### Exercise instructions
Whenever a line in the entries below contains the string "GATE", copy that line.

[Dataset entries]
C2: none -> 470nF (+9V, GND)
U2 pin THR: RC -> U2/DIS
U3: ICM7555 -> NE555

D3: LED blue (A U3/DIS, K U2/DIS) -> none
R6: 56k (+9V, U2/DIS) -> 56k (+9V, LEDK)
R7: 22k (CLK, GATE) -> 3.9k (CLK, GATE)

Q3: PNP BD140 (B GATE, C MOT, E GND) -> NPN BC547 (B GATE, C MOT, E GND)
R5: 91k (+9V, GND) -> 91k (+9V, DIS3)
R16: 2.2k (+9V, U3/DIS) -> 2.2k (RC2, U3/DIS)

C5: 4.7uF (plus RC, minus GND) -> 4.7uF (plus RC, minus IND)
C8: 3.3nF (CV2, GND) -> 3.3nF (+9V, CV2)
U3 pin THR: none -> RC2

### Completed task
R7: 22k (CLK, GATE) -> 3.9k (CLK, GATE)
Q3: PNP BD140 (B GATE, C MOT, E GND) -> NPN BC547 (B GATE, C MOT, E GND)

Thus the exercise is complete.